Data extracted from a collection
•••
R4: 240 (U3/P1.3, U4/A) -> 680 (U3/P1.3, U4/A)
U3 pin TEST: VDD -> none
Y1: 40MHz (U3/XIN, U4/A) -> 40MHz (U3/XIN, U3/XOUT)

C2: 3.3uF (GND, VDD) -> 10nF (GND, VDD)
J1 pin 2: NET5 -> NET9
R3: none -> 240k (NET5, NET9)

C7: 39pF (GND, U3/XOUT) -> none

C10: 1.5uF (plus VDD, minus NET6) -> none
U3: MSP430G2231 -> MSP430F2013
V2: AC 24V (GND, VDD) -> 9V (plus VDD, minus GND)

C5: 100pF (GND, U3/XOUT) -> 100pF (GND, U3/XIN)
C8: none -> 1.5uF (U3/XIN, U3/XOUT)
•••
A verbatim transcription is required of the lines from the one with "C2: 3.3uF (GND, VDD) -> 10nF (GND, VDD)" through the final line of the entries above, and of nothing else.

● **Answer**:
C2: 3.3uF (GND, VDD) -> 10nF (GND, VDD)
J1 pin 2: NET5 -> NET9
R3: none -> 240k (NET5, NET9)

C7: 39pF (GND, U3/XOUT) -> none

C10: 1.5uF (plus VDD, minus NET6) -> none
U3: MSP430G2231 -> MSP430F2013
V2: AC 24V (GND, VDD) -> 9V (plus VDD, minus GND)

C5: 100pF (GND, U3/XOUT) -> 100pF (GND, U3/XIN)
C8: none -> 1.5uF (U3/XIN, U3/XOUT)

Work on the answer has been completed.